● **Records from a dataset**
>>>>>
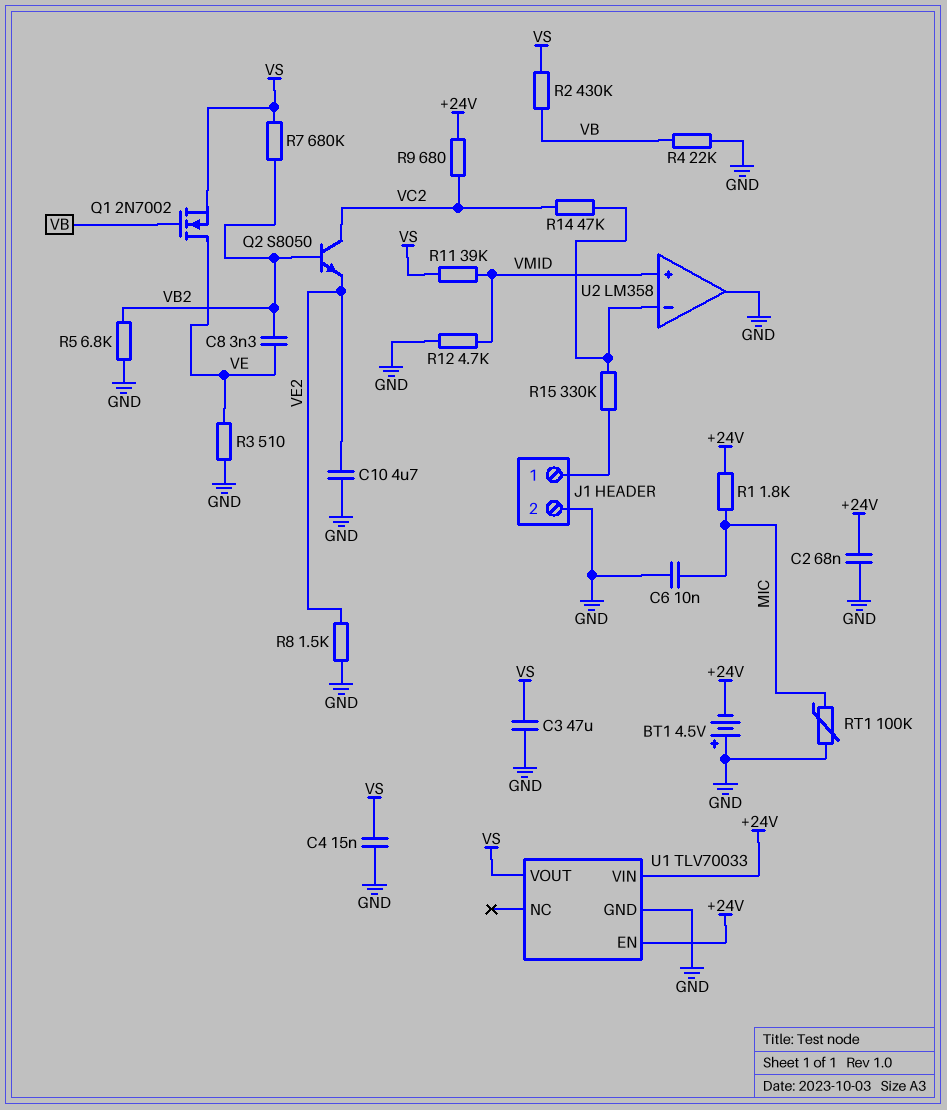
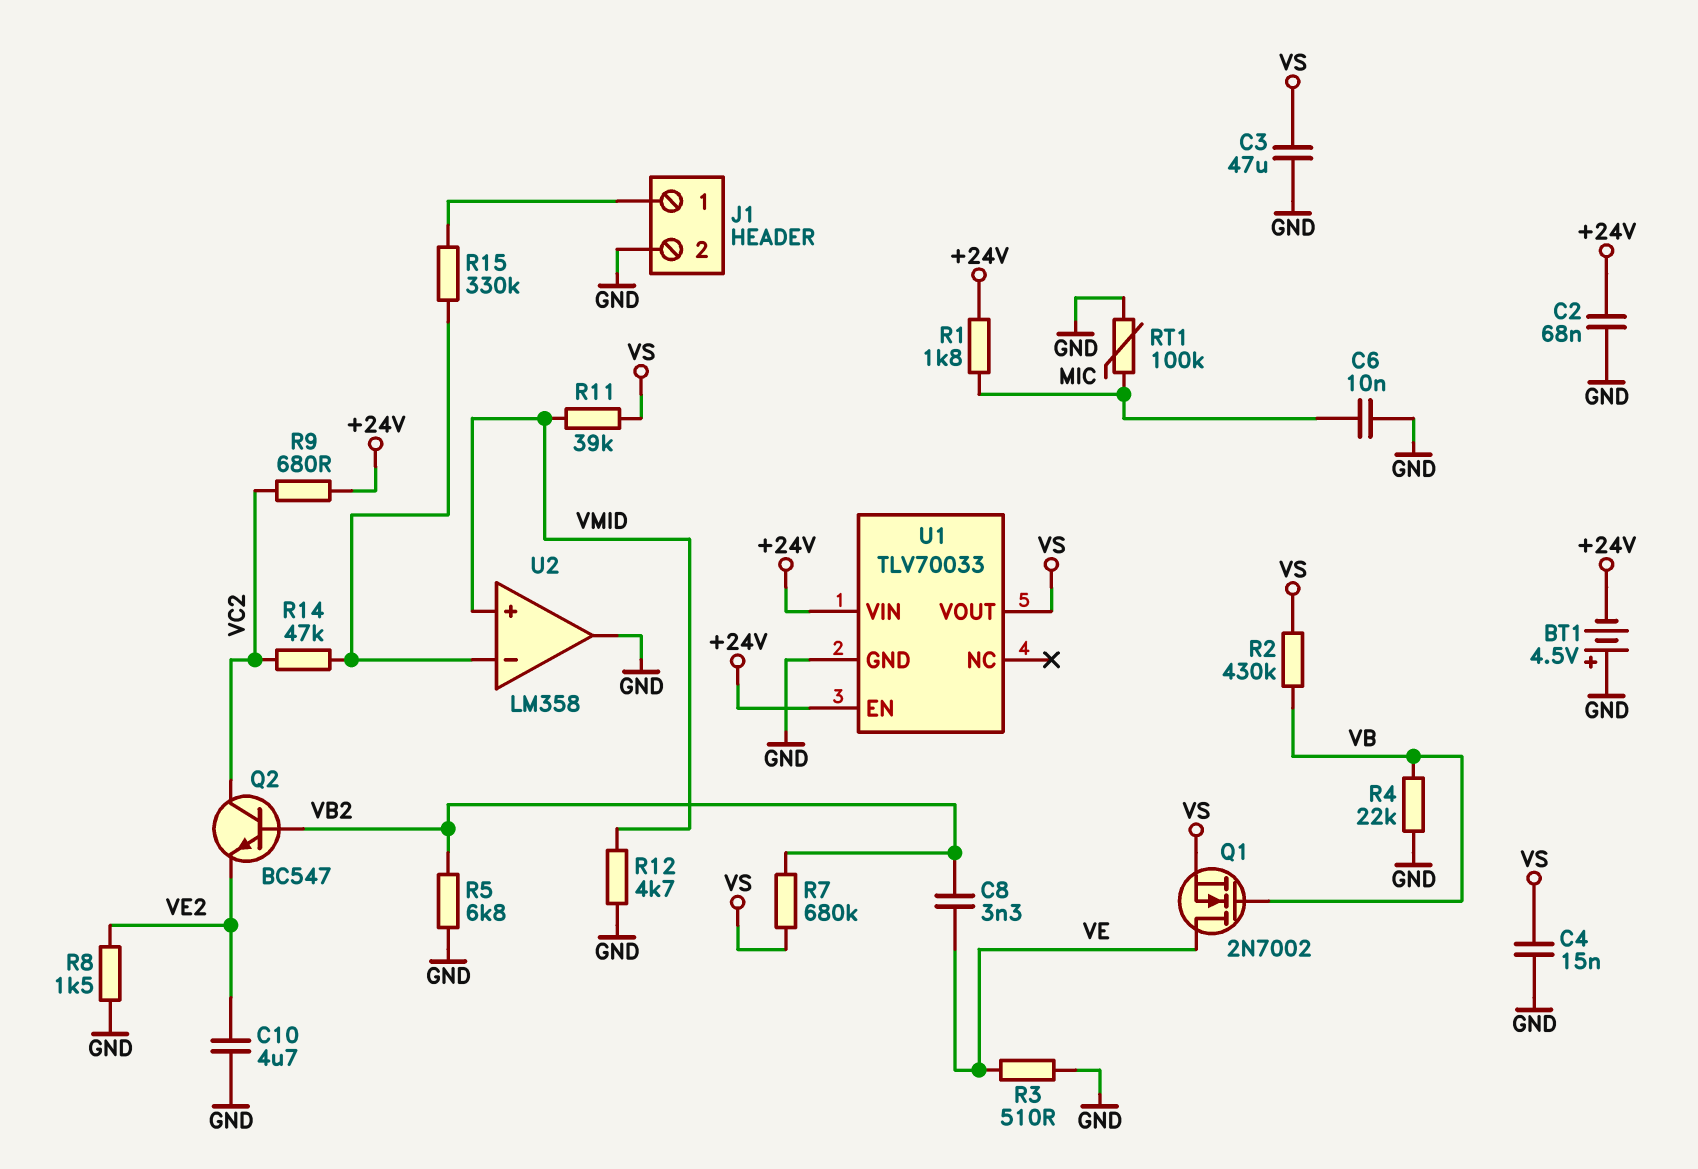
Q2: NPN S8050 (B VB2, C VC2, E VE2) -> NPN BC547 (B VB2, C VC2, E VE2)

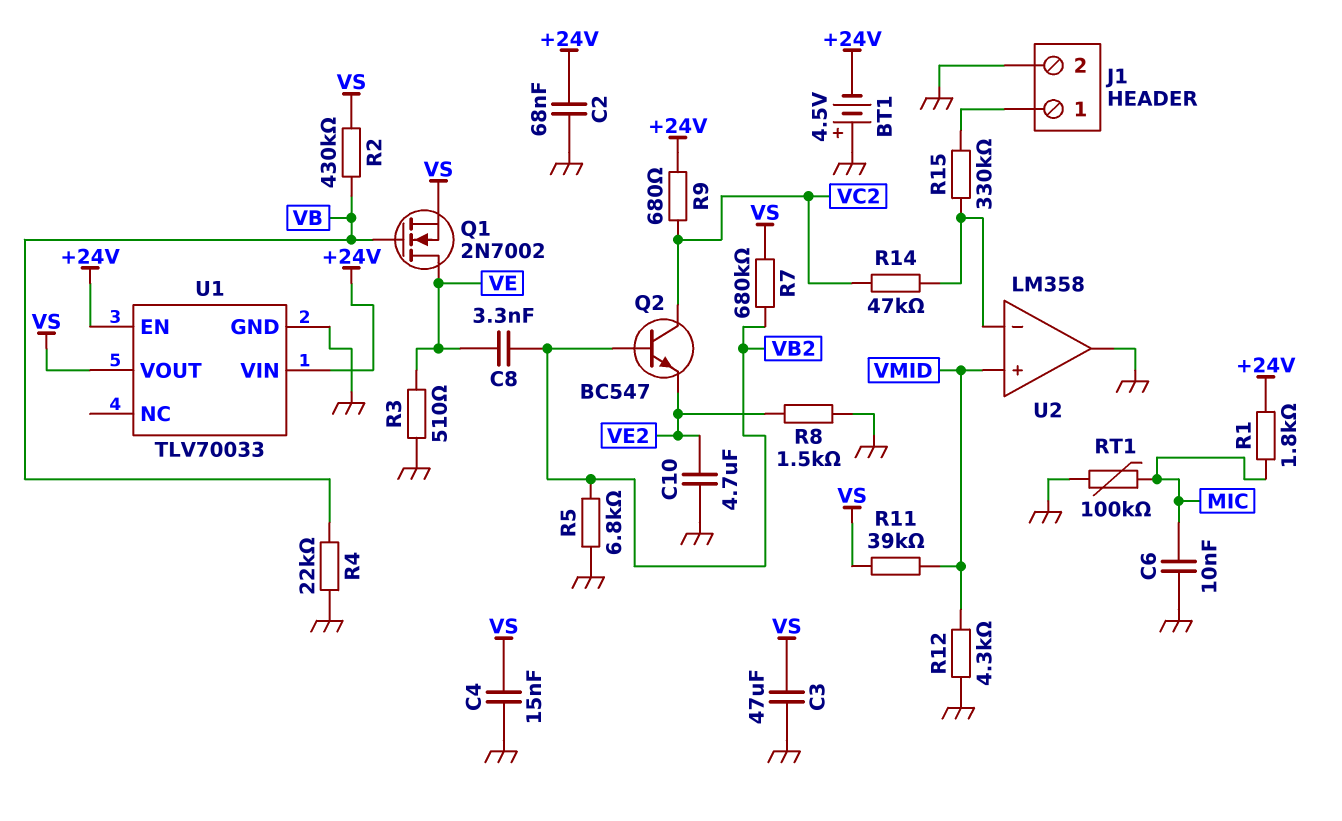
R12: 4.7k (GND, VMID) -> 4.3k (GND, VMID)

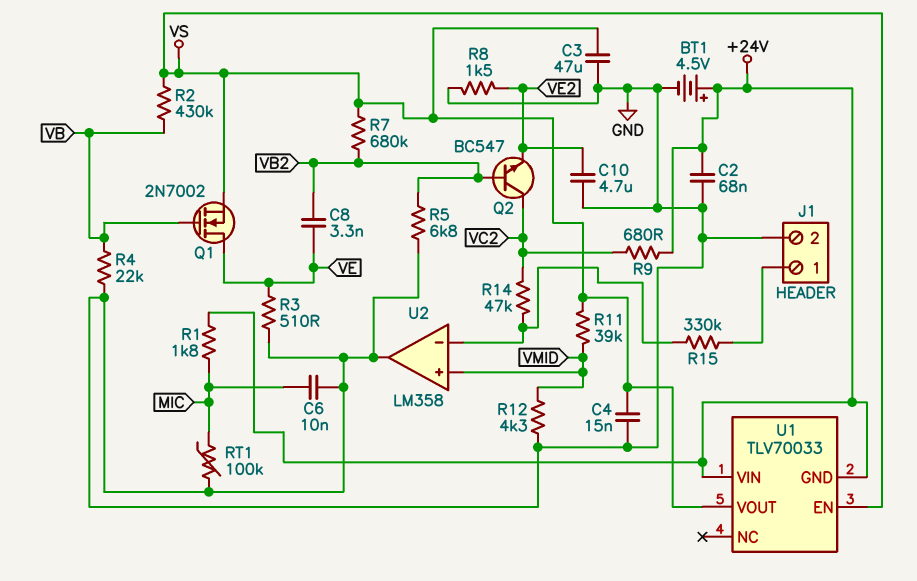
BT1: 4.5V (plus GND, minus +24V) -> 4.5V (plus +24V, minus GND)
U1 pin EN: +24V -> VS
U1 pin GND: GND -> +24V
<<<<<
>>>>>
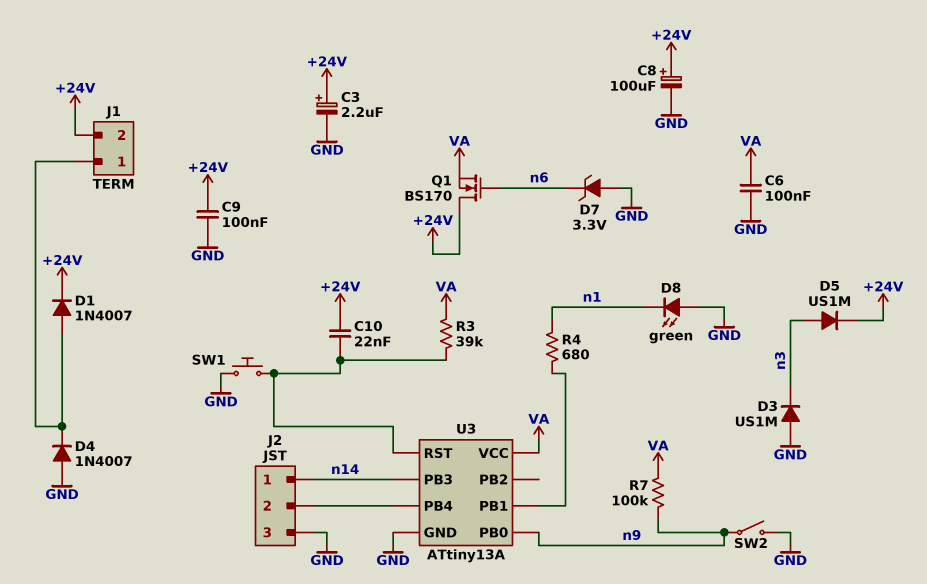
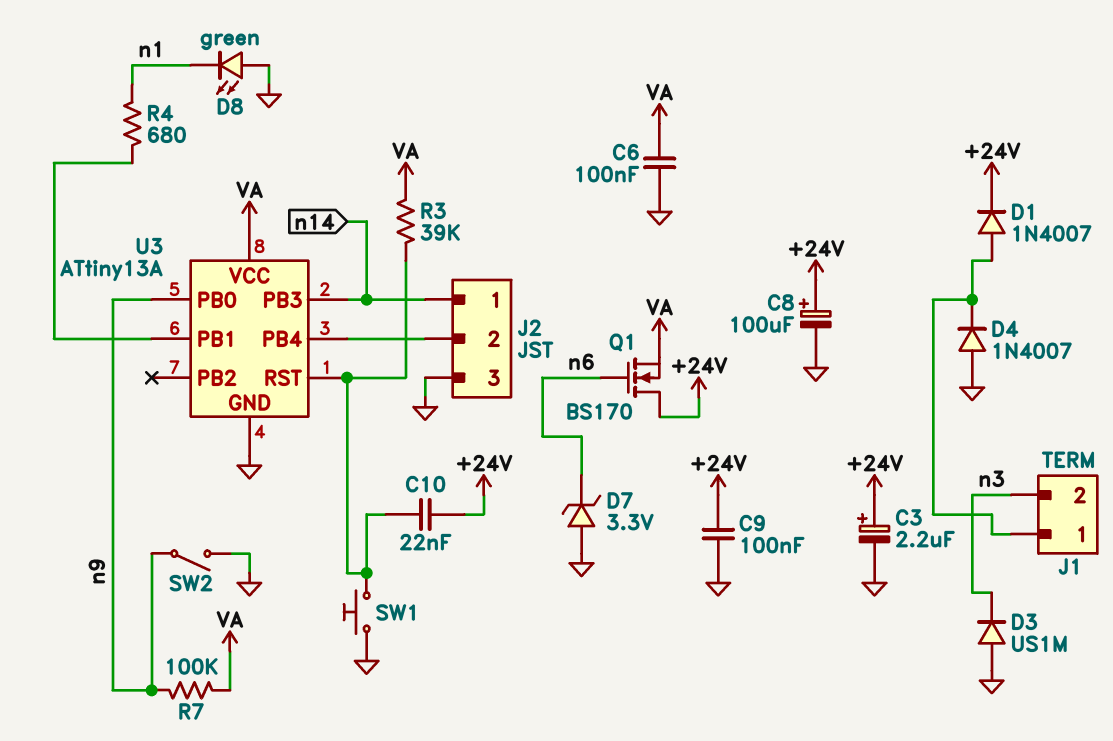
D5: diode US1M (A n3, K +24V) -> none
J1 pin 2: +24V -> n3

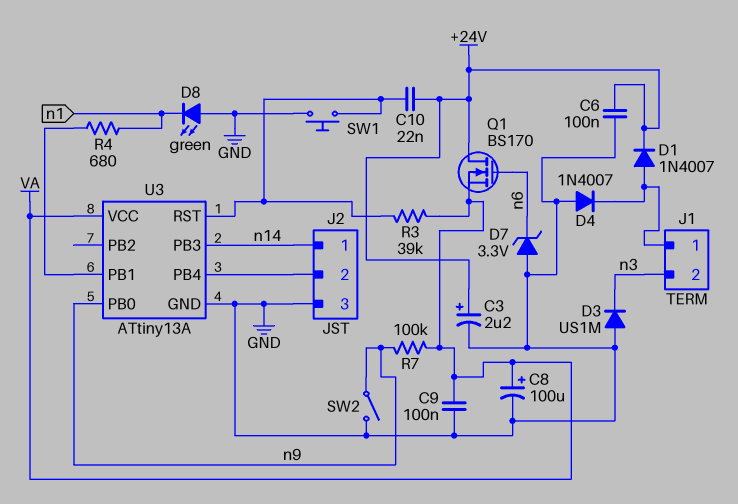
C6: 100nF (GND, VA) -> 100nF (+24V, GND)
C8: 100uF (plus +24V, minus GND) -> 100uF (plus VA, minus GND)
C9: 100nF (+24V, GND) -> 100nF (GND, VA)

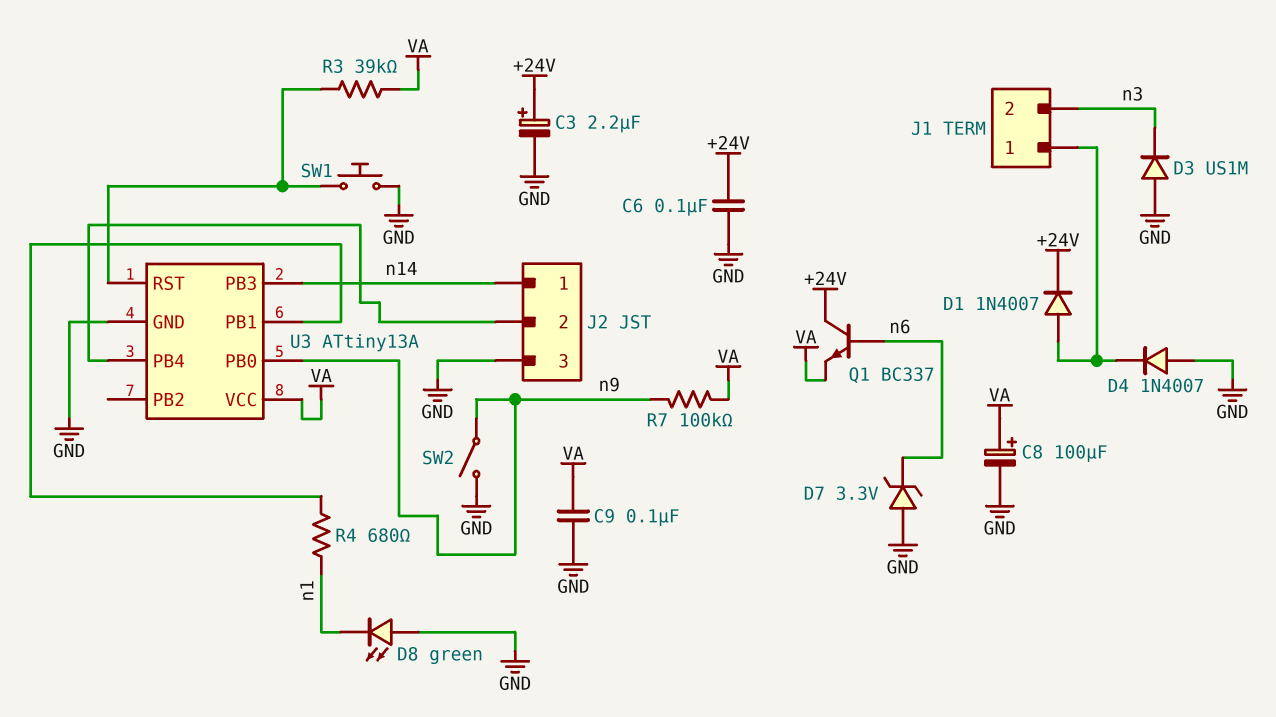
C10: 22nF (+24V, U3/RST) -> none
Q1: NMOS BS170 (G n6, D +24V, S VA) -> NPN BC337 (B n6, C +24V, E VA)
<<<<<
>>>>>
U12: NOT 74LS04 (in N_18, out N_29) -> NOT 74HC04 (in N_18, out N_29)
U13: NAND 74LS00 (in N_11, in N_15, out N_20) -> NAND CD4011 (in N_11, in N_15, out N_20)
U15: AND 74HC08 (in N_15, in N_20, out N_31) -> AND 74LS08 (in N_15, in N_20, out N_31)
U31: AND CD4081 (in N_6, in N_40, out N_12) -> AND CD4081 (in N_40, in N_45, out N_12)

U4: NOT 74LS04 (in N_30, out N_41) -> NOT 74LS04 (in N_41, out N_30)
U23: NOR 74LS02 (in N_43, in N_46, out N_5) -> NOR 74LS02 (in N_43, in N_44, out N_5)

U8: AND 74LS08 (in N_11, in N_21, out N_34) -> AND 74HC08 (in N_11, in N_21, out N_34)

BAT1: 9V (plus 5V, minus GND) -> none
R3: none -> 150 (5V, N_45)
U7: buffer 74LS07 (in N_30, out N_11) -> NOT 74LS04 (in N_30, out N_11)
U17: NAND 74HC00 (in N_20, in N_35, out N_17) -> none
<<<<<
● **Exercise objective**
In the entries above, find the line containing "J1 pin 2: +24V -> n3" and the line containing "Q1: NMOS BS170"; give again exactly those two lines and every line between them, minus the pictures.

● **Final answer**
J1 pin 2: +24V -> n3

C6: 100nF (GND, VA) -> 100nF (+24V, GND)
C8: 100uF (plus +24V, minus GND) -> 100uF (plus VA, minus GND)
C9: 100nF (+24V, GND) -> 100nF (GND, VA)

C10: 22nF (+24V, U3/RST) -> none
Q1: NMOS BS170 (G n6, D +24V, S VA) -> NPN BC337 (B n6, C +24V, E VA)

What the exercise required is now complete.